----- Records -----
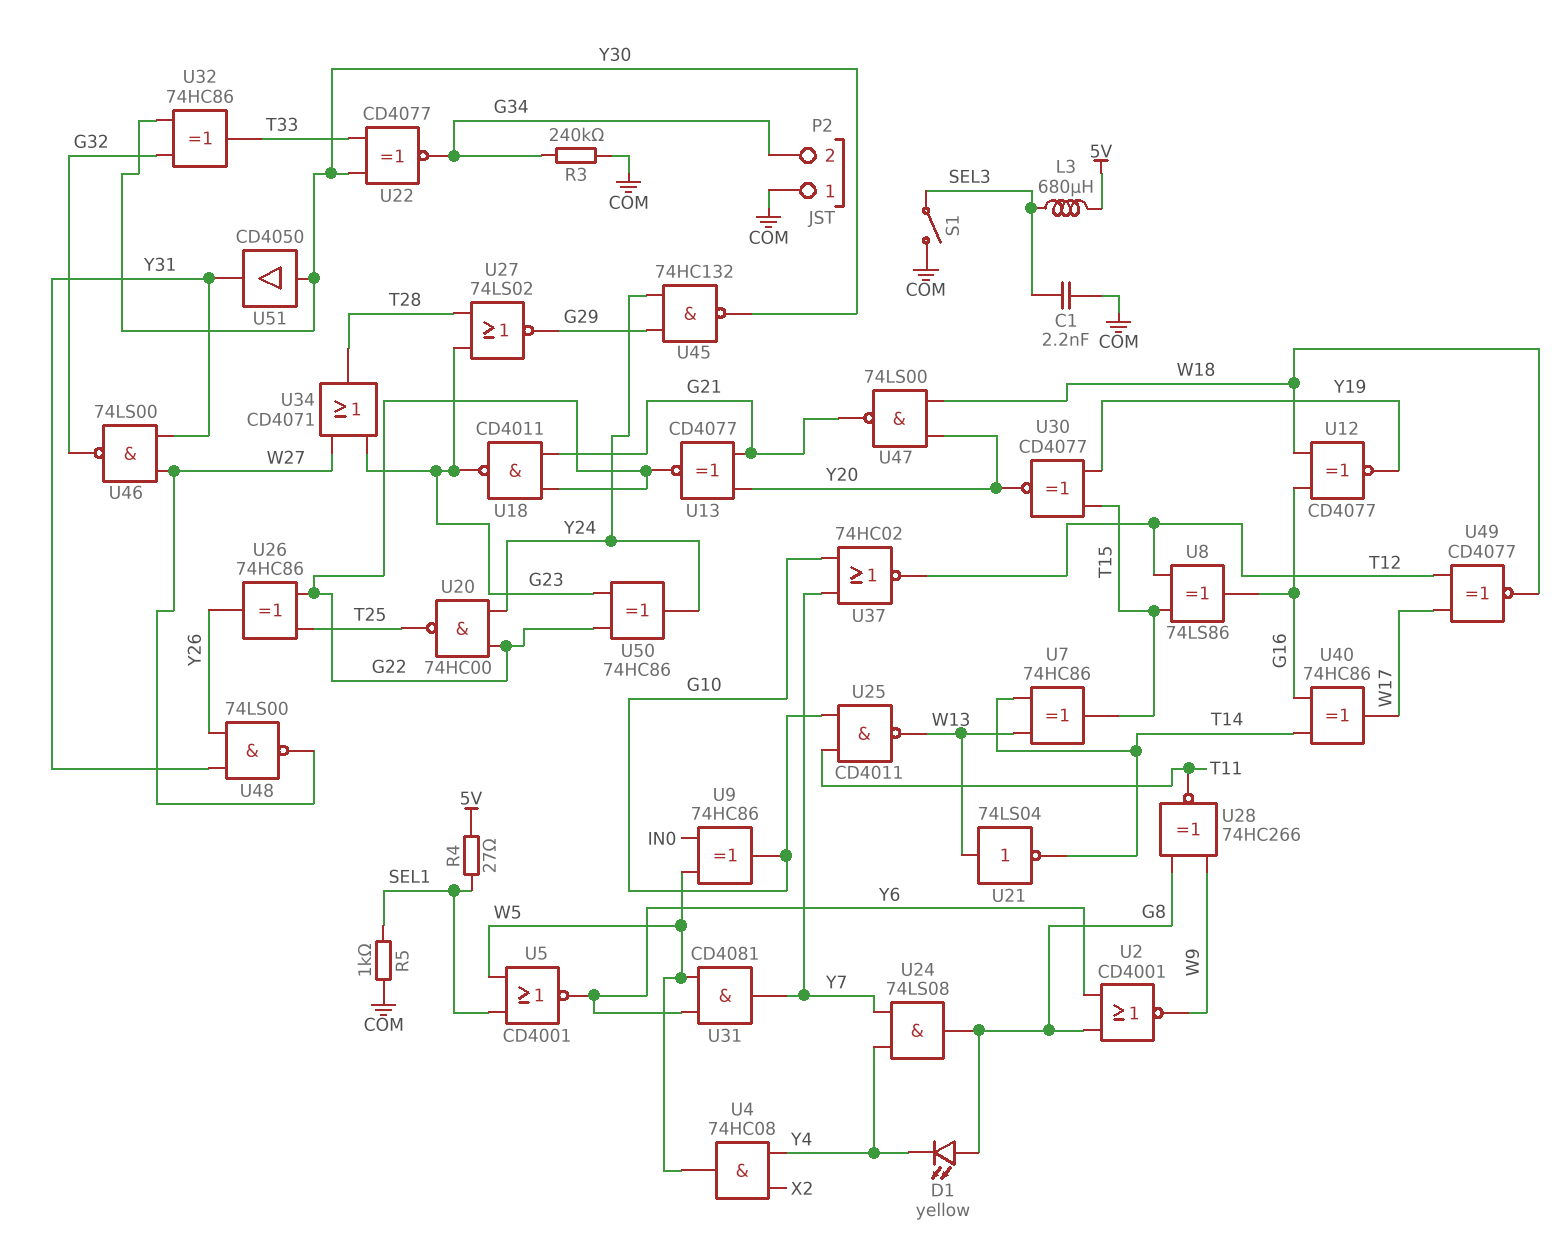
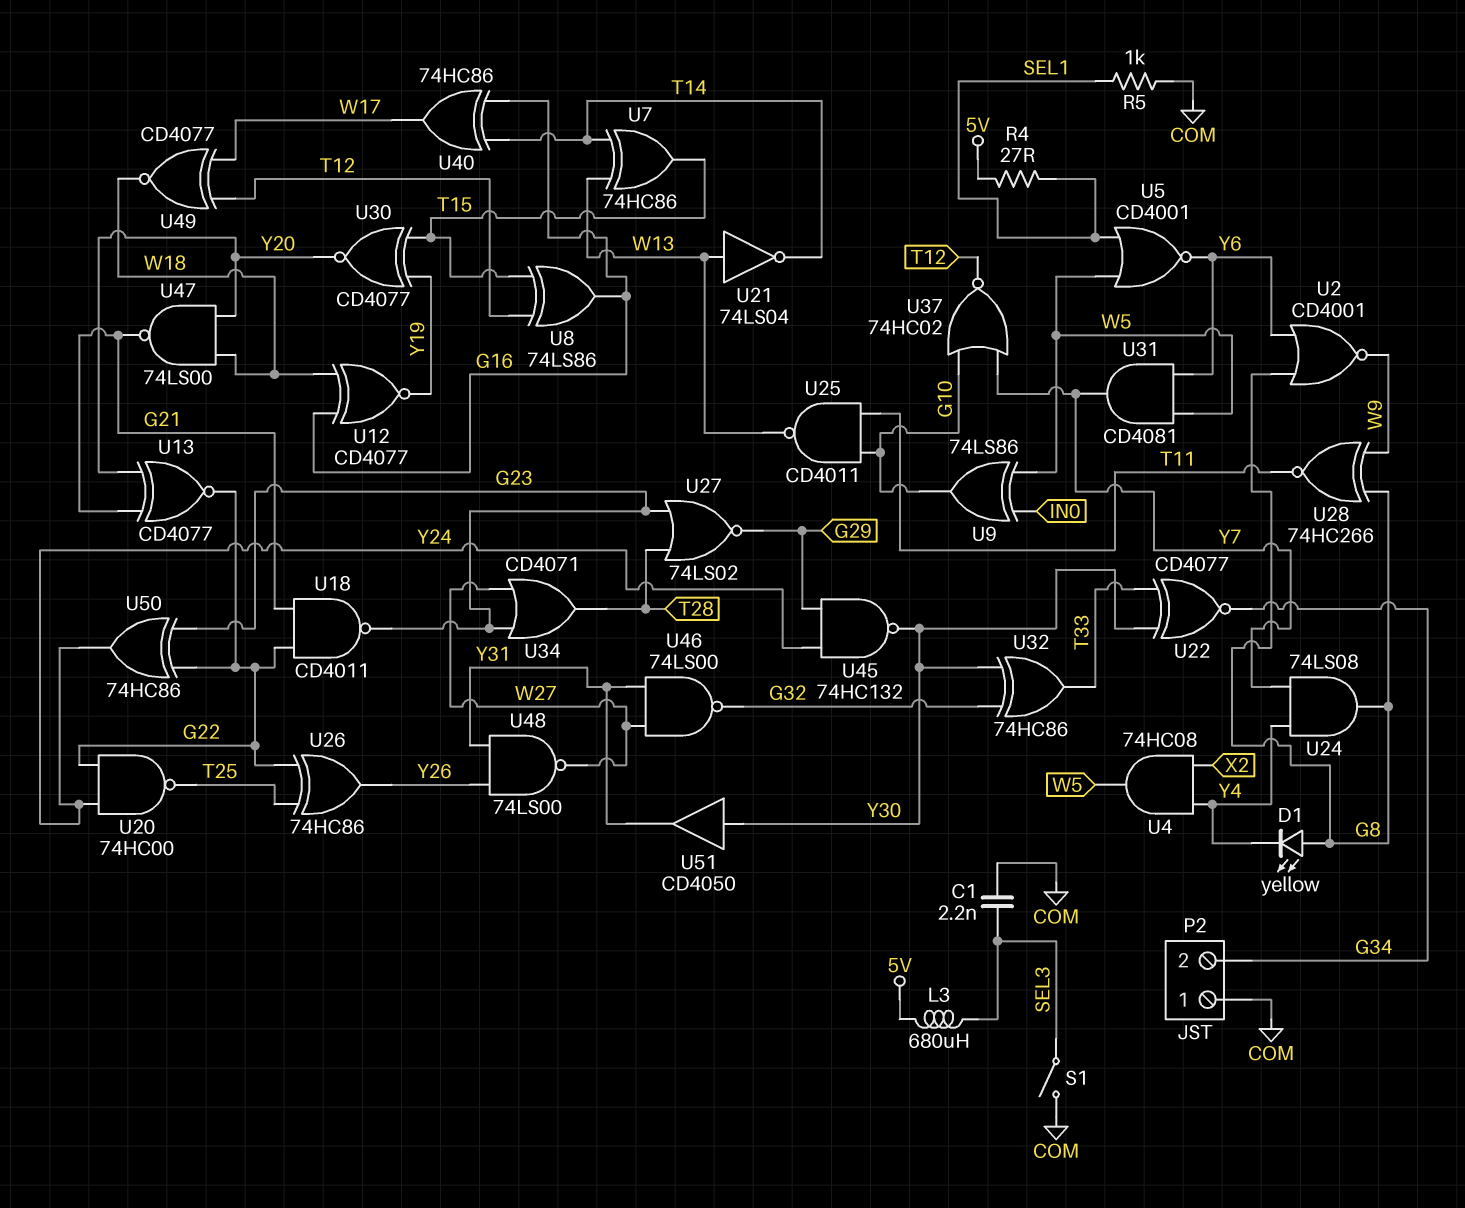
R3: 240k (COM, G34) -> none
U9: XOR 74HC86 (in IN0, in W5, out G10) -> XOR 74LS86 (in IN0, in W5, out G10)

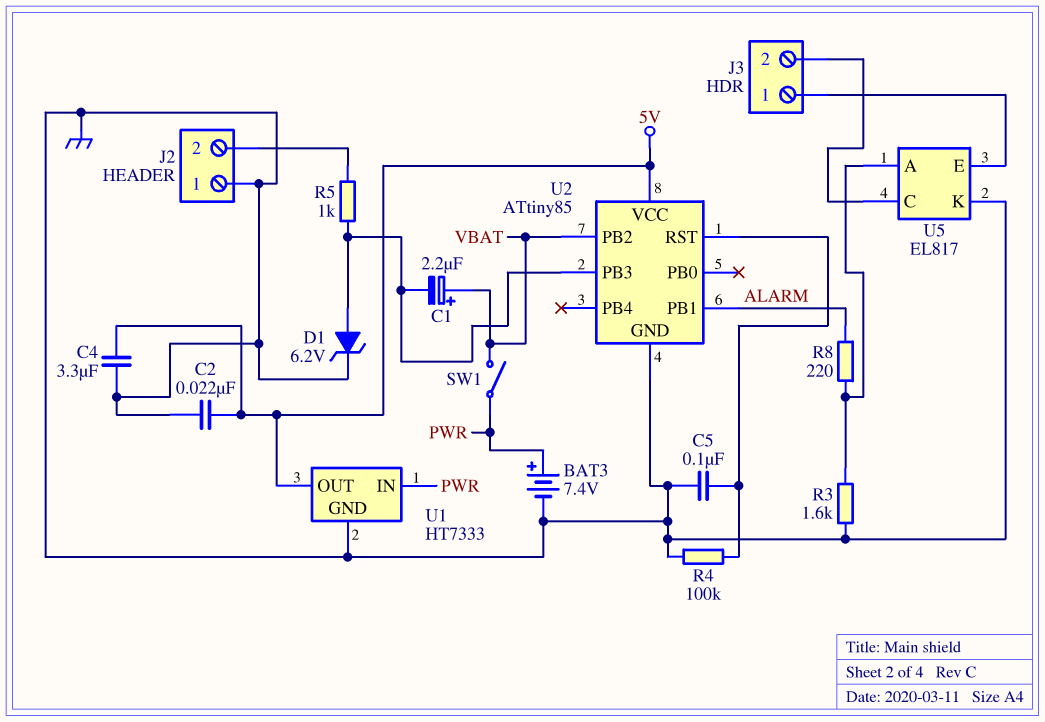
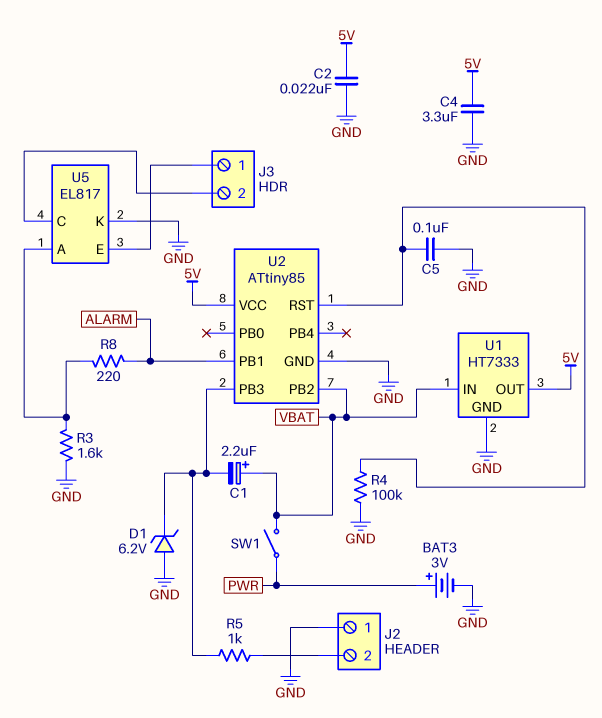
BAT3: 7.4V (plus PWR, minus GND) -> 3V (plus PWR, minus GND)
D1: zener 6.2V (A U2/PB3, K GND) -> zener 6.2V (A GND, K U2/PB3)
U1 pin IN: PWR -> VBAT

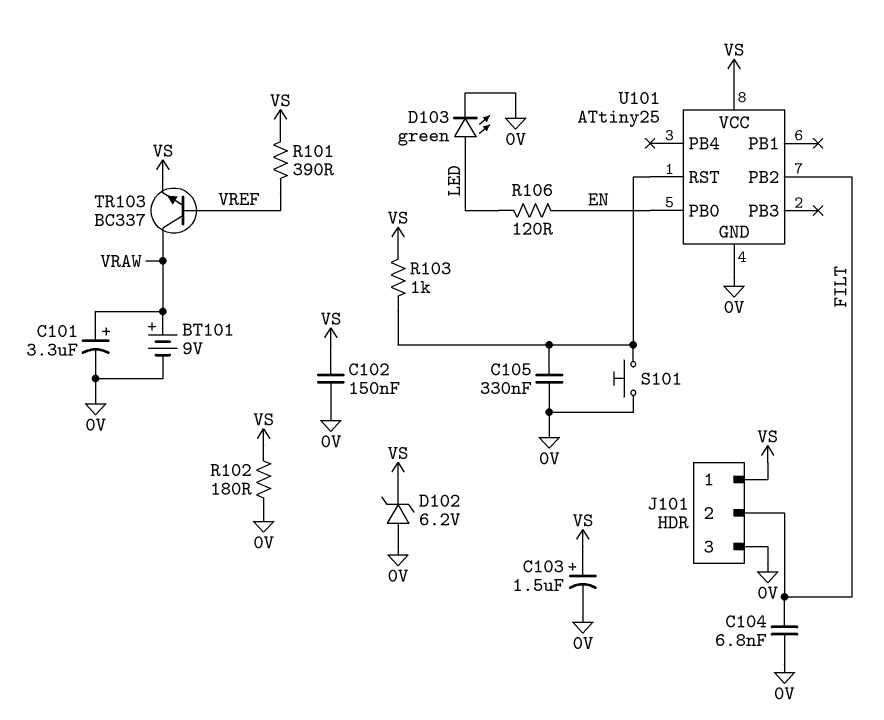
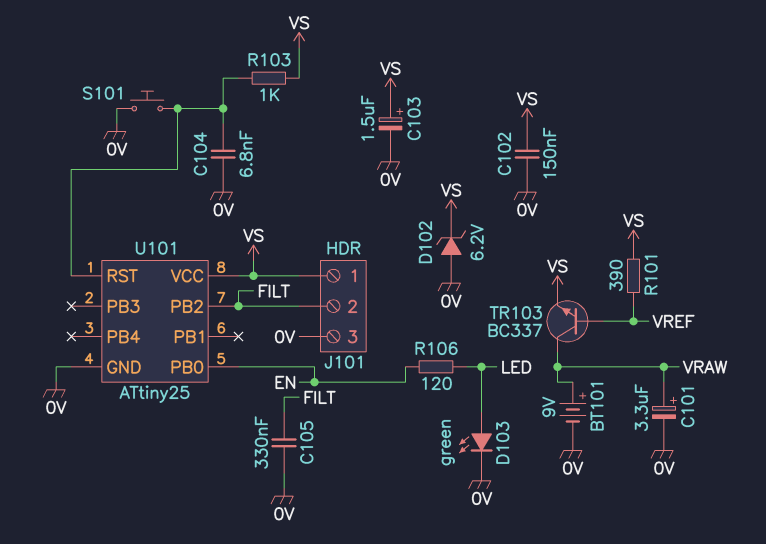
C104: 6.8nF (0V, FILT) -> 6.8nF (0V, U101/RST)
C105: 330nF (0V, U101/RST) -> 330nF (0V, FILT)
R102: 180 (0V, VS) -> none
-----
▸ **Assignment**: Write out exactly the lines from the one containing "C104: 6.8nF (0V, FILT)" through the end of the data, both included. Add nothing else.

▸ **Your response**:
C104: 6.8nF (0V, FILT) -> 6.8nF (0V, U101/RST)
C105: 330nF (0V, U101/RST) -> 330nF (0V, FILT)
R102: 180 (0V, VS) -> none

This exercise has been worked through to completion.